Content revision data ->
--------------------------------------------------

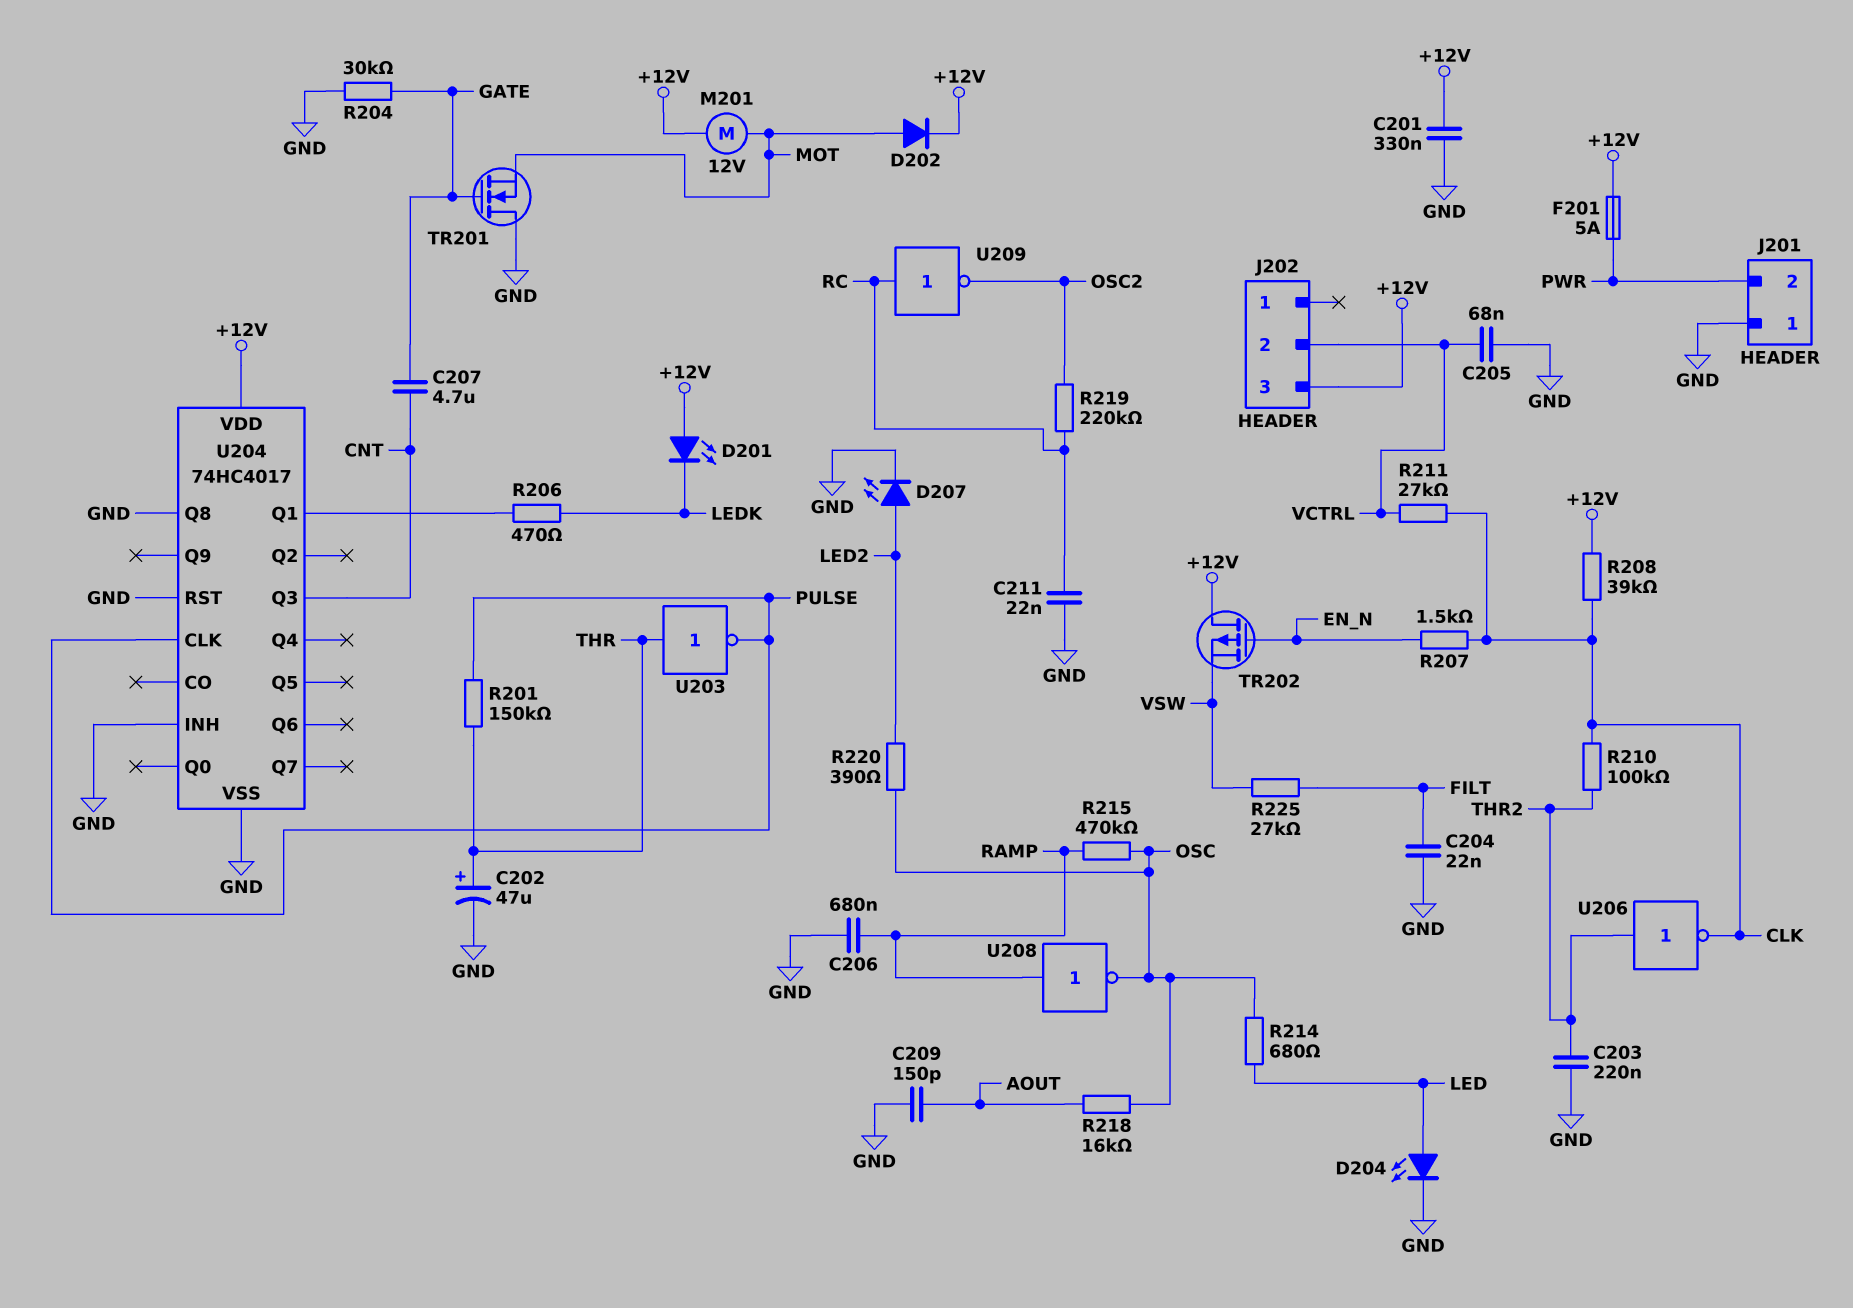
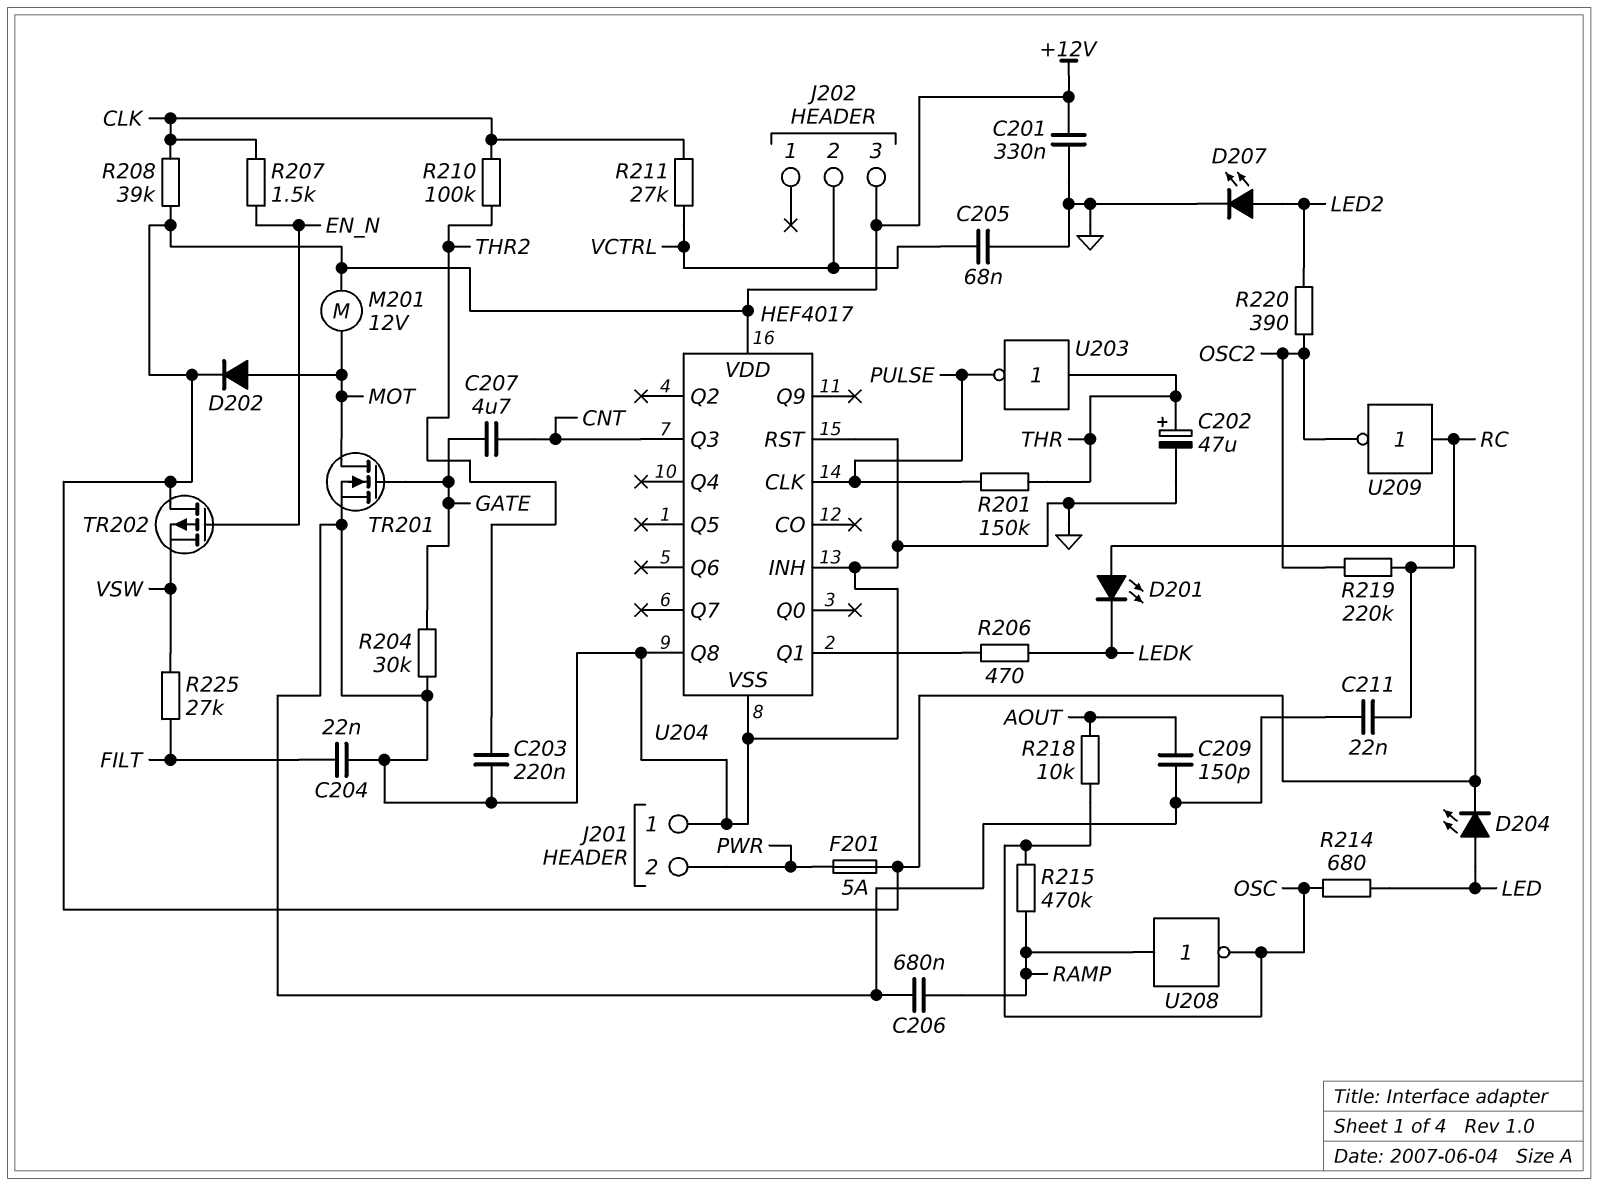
D204: LED (A LED, K GND) -> LED (A LED, K +12V)
R218: 16k (AOUT, OSC) -> 10k (AOUT, OSC)
R220: 390 (LED2, OSC) -> 390 (LED2, OSC2)
TR201: NMOS (G GATE, D GND, S MOT) -> NMOS (G GATE, D MOT, S GND)
U204: 74HC4017 -> HEF4017
U206: NOT (in THR2, out CLK) -> none

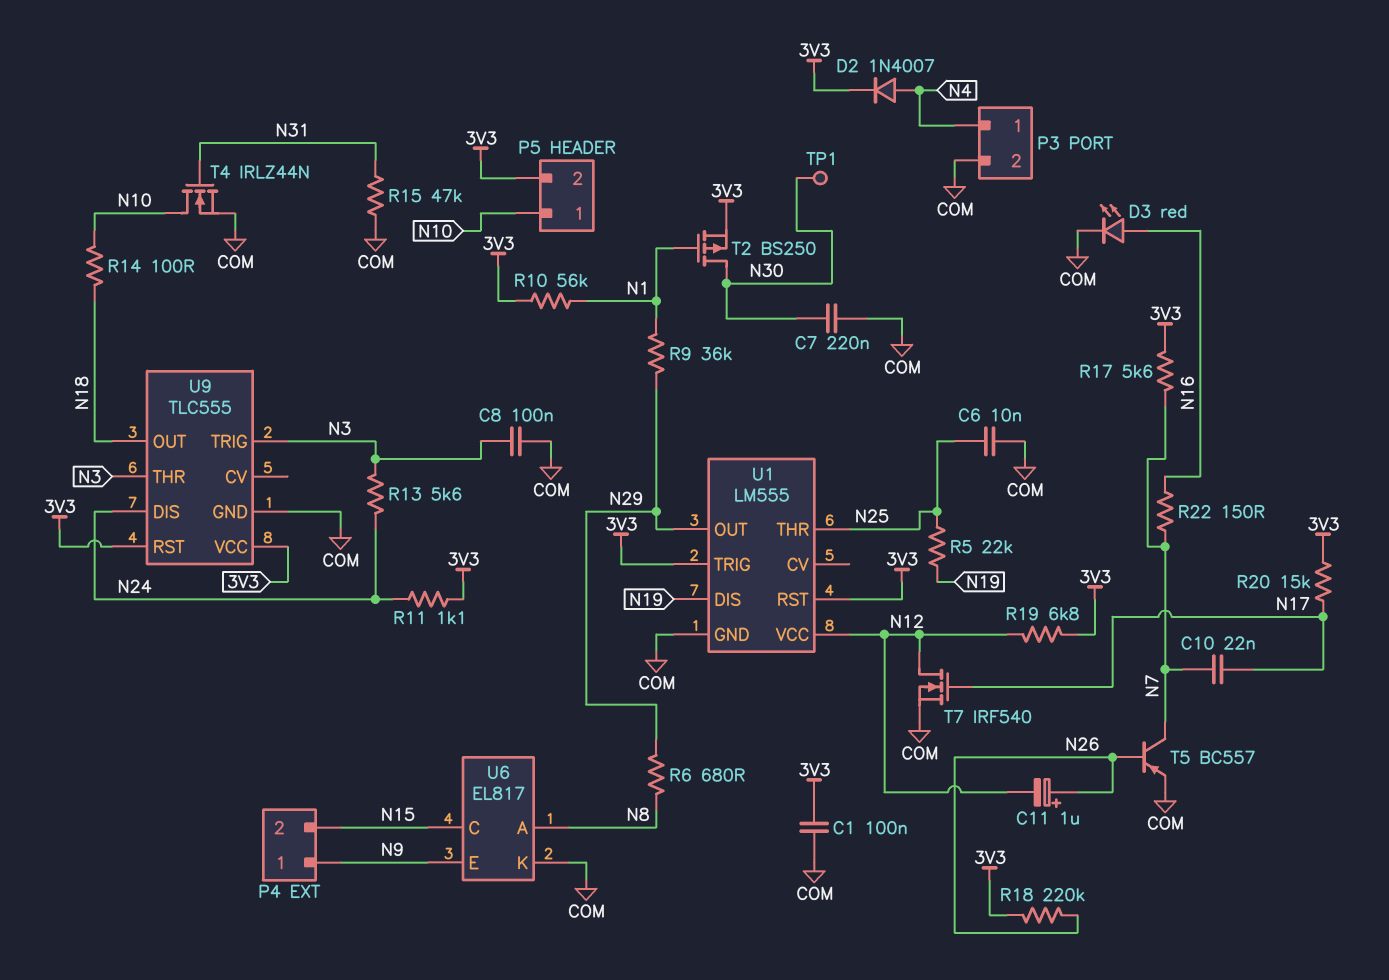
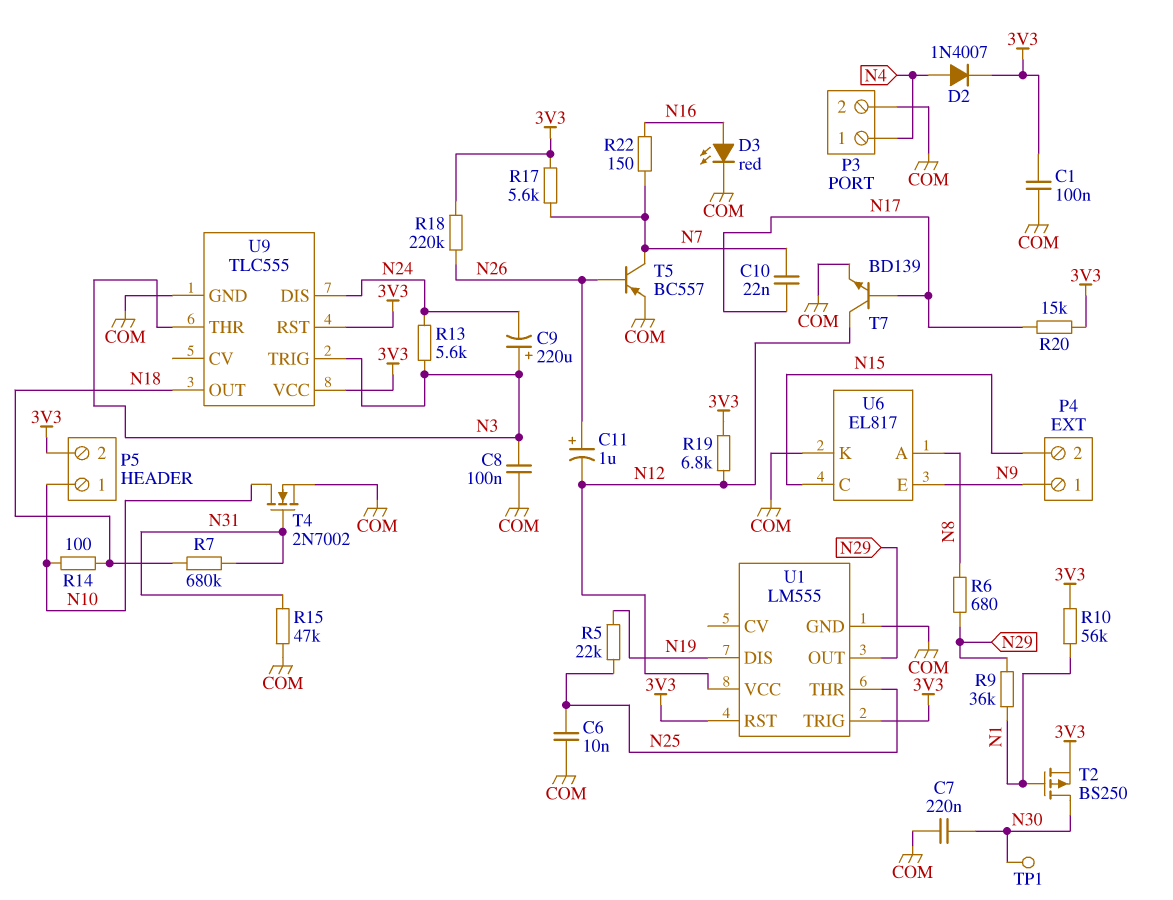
C9: none -> 220uF (plus N3, minus N24)
R7: none -> 680k (N18, N31)
R11: 1.1k (3V3, N24) -> none
T4: NMOS IRLZ44N (G N31, D N10, S COM) -> NMOS 2N7002 (G N31, D N10, S COM)
T7: NMOS IRF540 (G N17, D N12, S COM) -> NPN BD139 (B N17, C N12, E COM)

--------------------------------------------------

How to complete this task -> Look above for every line with the word "NMOS" and copy it.

Output ->
TR201: NMOS (G GATE, D GND, S MOT) -> NMOS (G GATE, D MOT, S GND)
T4: NMOS IRLZ44N (G N31, D N10, S COM) -> NMOS 2N7002 (G N31, D N10, S COM)
T7: NMOS IRF540 (G N17, D N12, S COM) -> NPN BD139 (B N17, C N12, E COM)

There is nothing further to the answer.